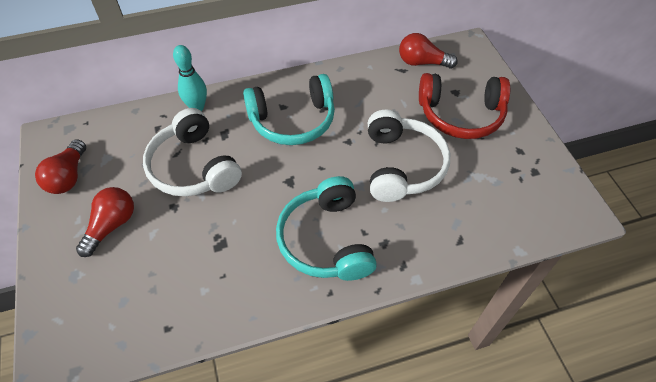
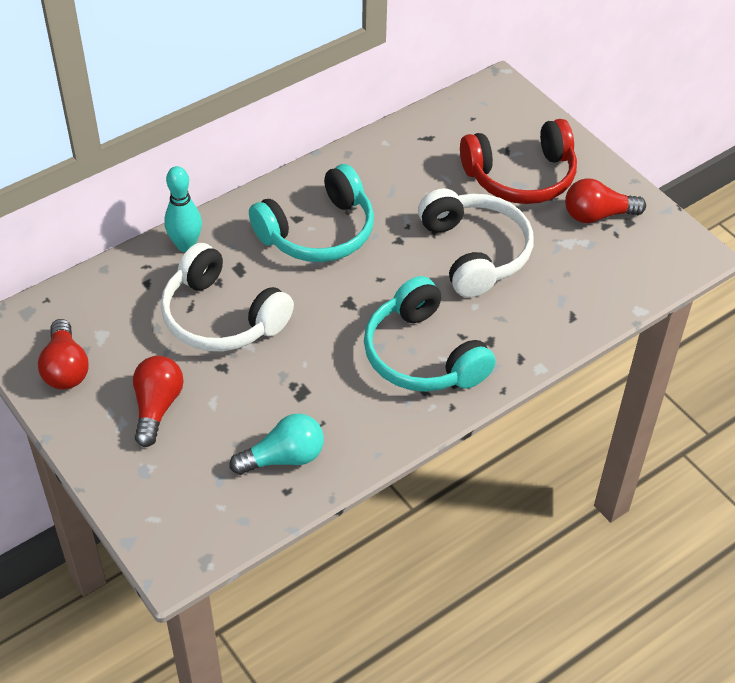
camera: 20 degrees left, 5 degrees down
(179, 298) = (283, 458): none -> turquoise light bulb
(422, 62) = (449, 122): red light bulb -> red light bulb (597, 215)

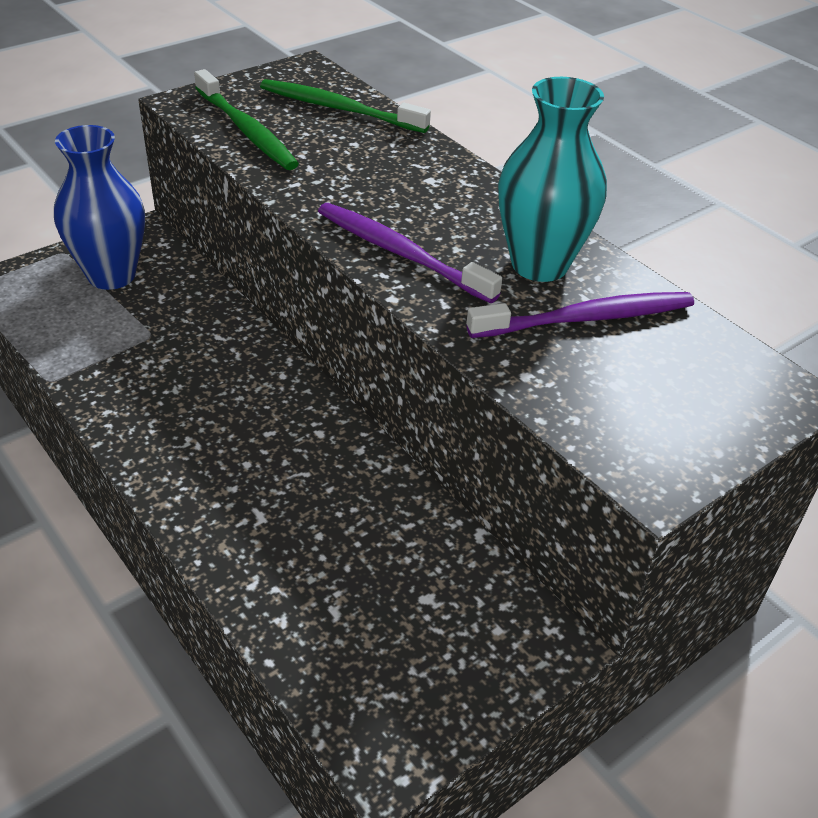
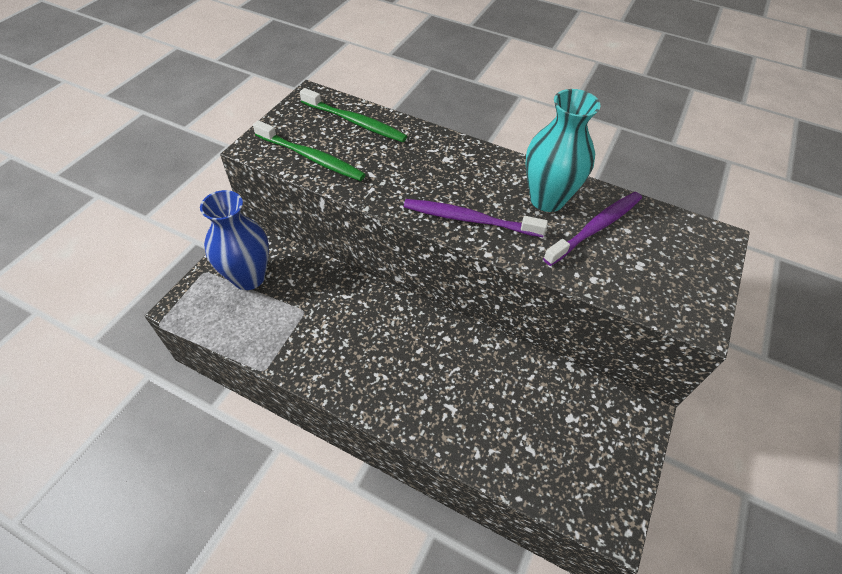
camera: 25 degrees left, 10 degrees up
(339, 109) = (355, 122): green toothbrush -> green toothbrush turned 150 degrees counterclockwise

────────────────

Each line above that contains the word "left" must be copied.

camera: 20 degrees left, 5 degrees down
camera: 25 degrees left, 10 degrees up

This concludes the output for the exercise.